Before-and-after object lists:
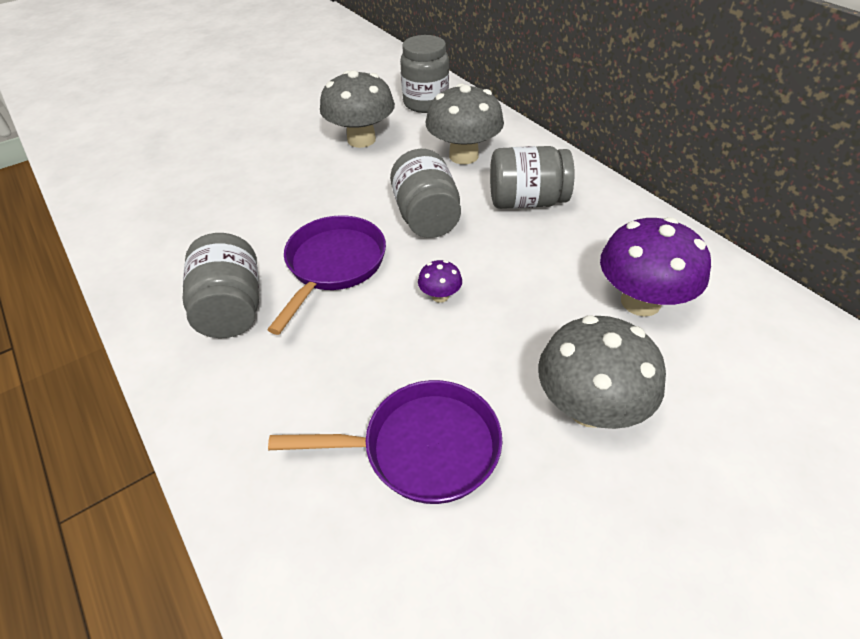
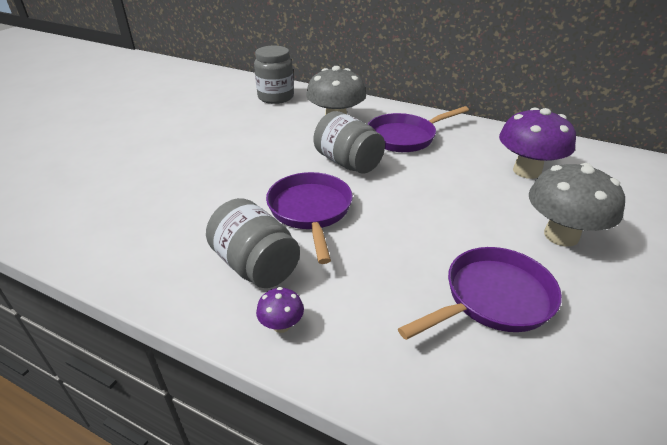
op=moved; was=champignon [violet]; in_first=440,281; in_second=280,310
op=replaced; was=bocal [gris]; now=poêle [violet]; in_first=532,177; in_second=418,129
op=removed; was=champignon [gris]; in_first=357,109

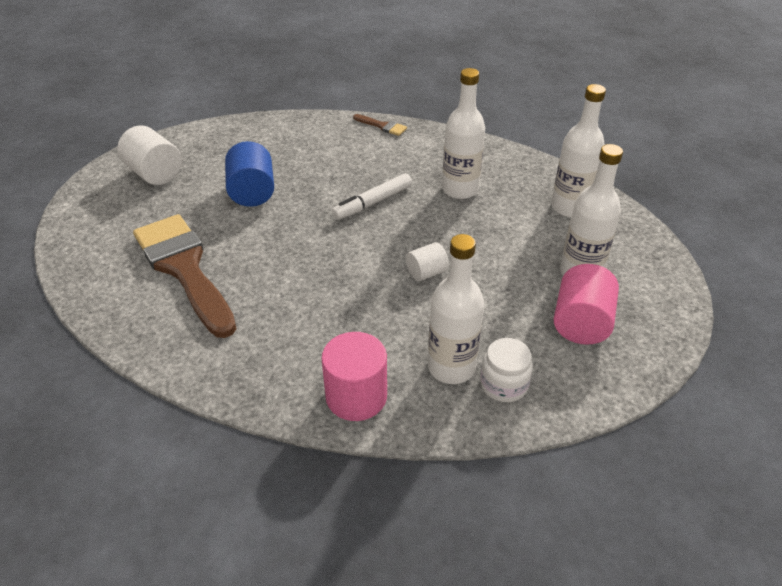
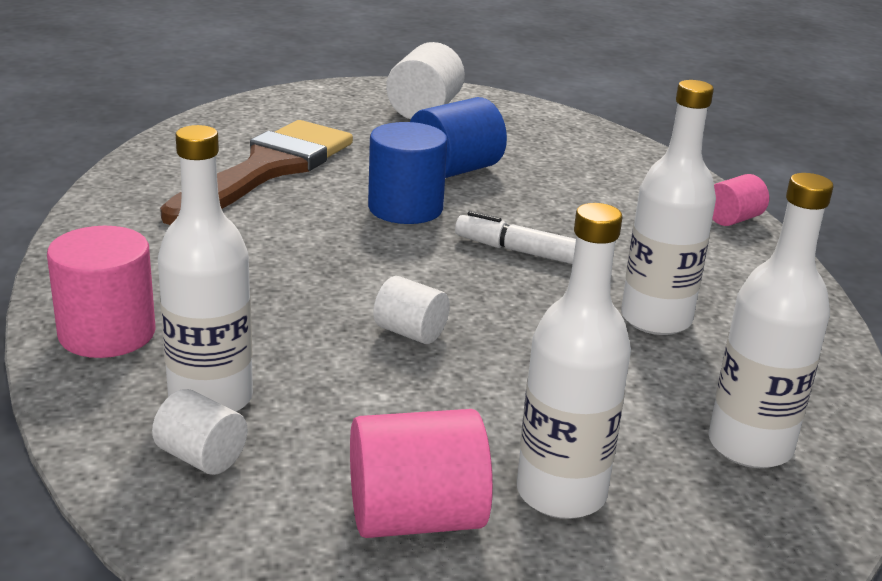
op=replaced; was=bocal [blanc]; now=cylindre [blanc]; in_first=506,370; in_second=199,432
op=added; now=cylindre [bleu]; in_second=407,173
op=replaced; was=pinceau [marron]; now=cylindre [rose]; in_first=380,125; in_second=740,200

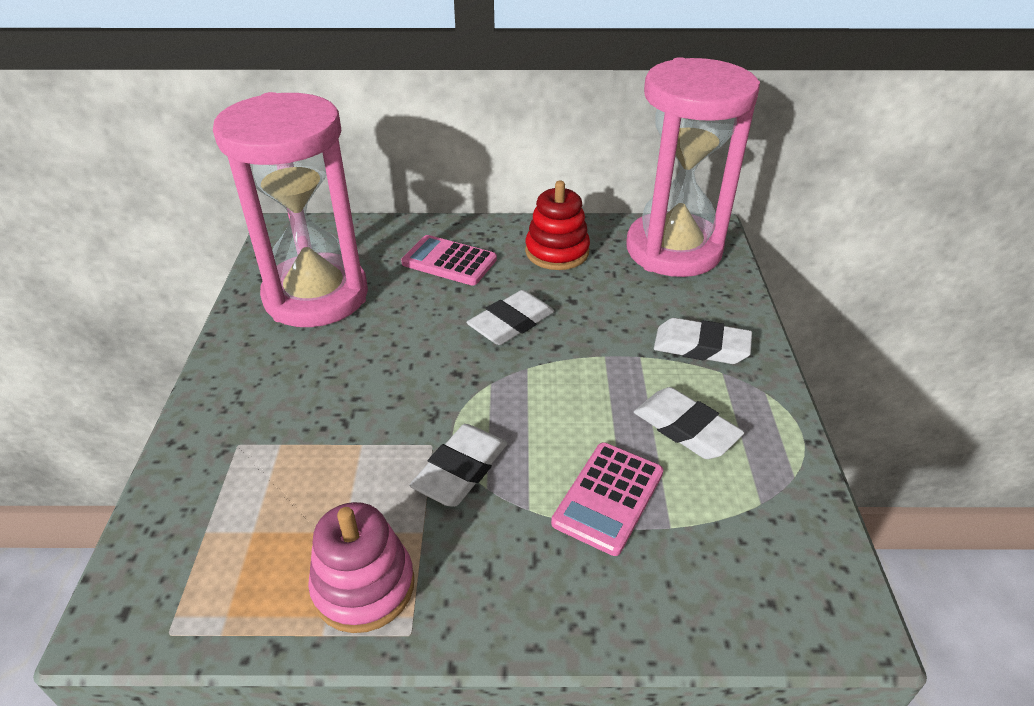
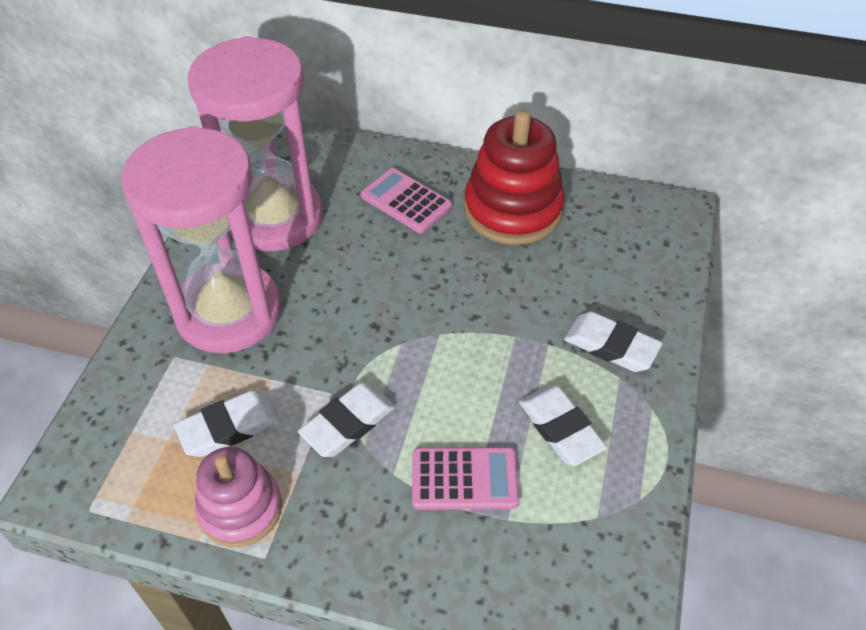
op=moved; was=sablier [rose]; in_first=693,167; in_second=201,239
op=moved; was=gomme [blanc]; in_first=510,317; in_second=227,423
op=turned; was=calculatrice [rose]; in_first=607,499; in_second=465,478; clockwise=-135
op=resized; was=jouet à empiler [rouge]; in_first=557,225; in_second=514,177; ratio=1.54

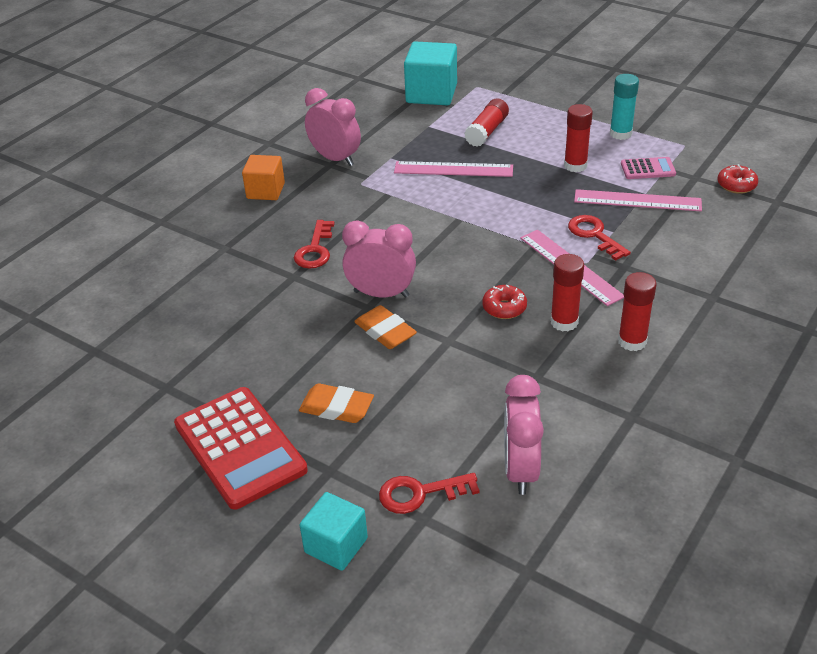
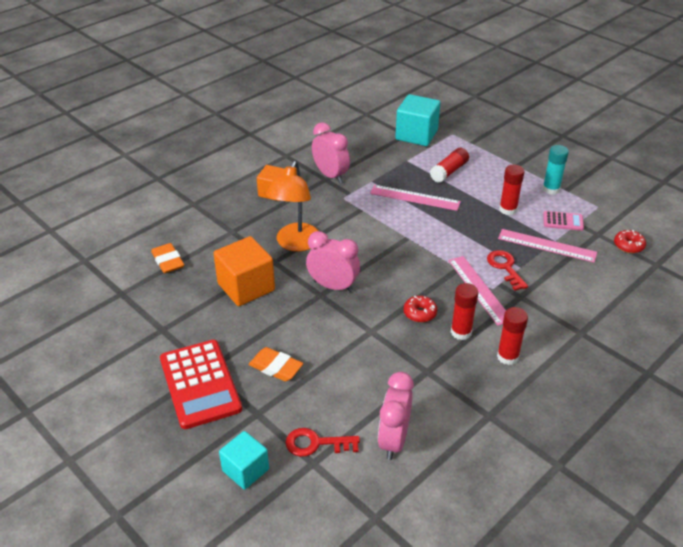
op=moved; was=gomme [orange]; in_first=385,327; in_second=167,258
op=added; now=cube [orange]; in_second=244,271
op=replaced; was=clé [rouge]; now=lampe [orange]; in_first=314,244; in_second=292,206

Required action => Begin at the top of the records above and retype each line exactly until the line containing "op=moved; was=gomme [blanc];", which is included. Skip all pictures.

Worked solution =>
op=moved; was=champignon [violet]; in_first=440,281; in_second=280,310
op=replaced; was=bocal [gris]; now=poêle [violet]; in_first=532,177; in_second=418,129
op=removed; was=champignon [gris]; in_first=357,109

op=replaced; was=bocal [blanc]; now=cylindre [blanc]; in_first=506,370; in_second=199,432
op=added; now=cylindre [bleu]; in_second=407,173
op=replaced; was=pinceau [marron]; now=cylindre [rose]; in_first=380,125; in_second=740,200

op=moved; was=sablier [rose]; in_first=693,167; in_second=201,239
op=moved; was=gomme [blanc]; in_first=510,317; in_second=227,423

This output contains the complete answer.